### Task details
Among the lines of the records below, copy those that hold the word "czerwony".

### Dataset entries

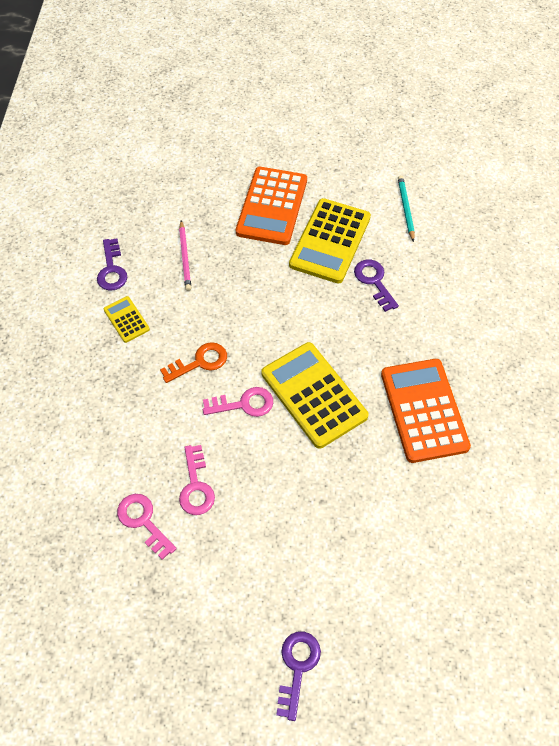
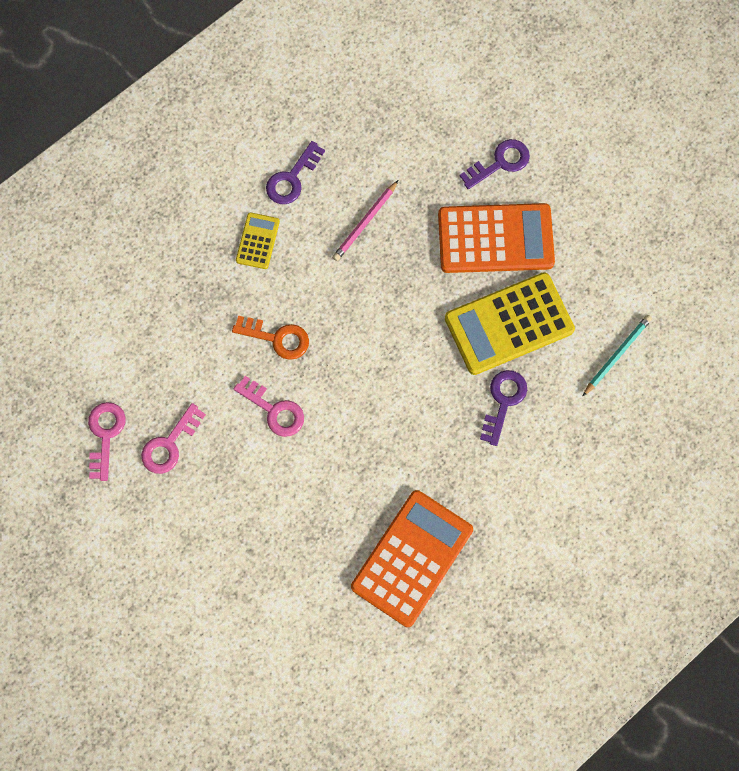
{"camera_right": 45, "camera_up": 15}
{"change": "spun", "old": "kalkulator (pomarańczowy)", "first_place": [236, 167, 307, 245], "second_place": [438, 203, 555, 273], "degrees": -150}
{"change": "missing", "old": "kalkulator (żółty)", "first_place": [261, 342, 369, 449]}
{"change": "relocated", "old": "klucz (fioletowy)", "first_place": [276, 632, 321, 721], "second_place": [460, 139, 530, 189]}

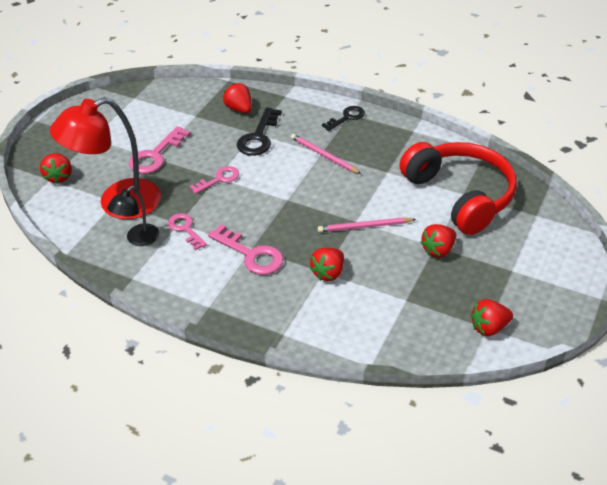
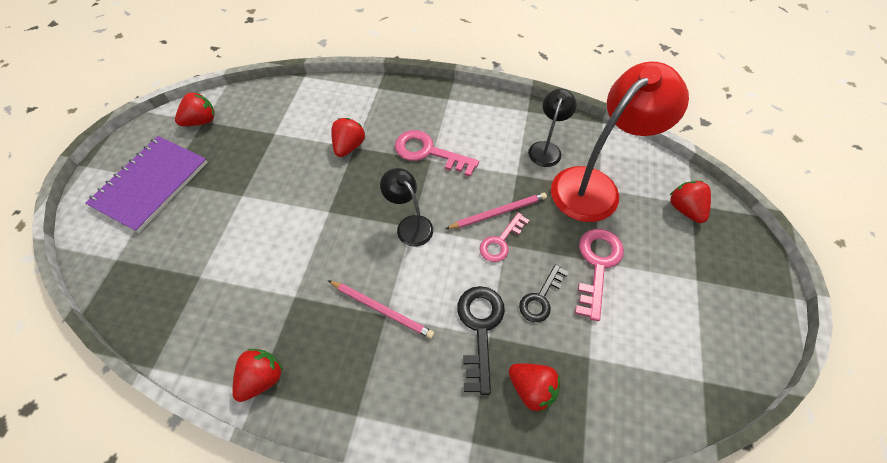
{"camera_right": 165, "camera_up": 15}
{"change": "relocated", "old": "klucz (czarny)", "first_place": [322, 106, 365, 131], "second_place": [519, 264, 569, 322]}
{"change": "missing", "old": "słuchawki (czerwony)", "first_place": [399, 142, 517, 235]}
{"change": "missing", "old": "klucz (różowy)", "first_place": [168, 213, 207, 250]}
{"change": "relocated", "old": "ołówek (różowy)", "first_place": [318, 217, 416, 232], "second_place": [446, 193, 547, 229]}
{"change": "relocated", "old": "truskawka (czerwony)", "first_place": [420, 224, 456, 258], "second_place": [232, 349, 283, 402]}
{"change": "appeared", "new": "zeszyt (fioletowy)", "second_place": [85, 136, 208, 233]}
{"change": "appeared", "new": "lampka (czarny)", "second_place": [380, 168, 433, 247]}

### Solved problem
{"change": "missing", "old": "słuchawki (czerwony)", "first_place": [399, 142, 517, 235]}
{"change": "relocated", "old": "truskawka (czerwony)", "first_place": [420, 224, 456, 258], "second_place": [232, 349, 283, 402]}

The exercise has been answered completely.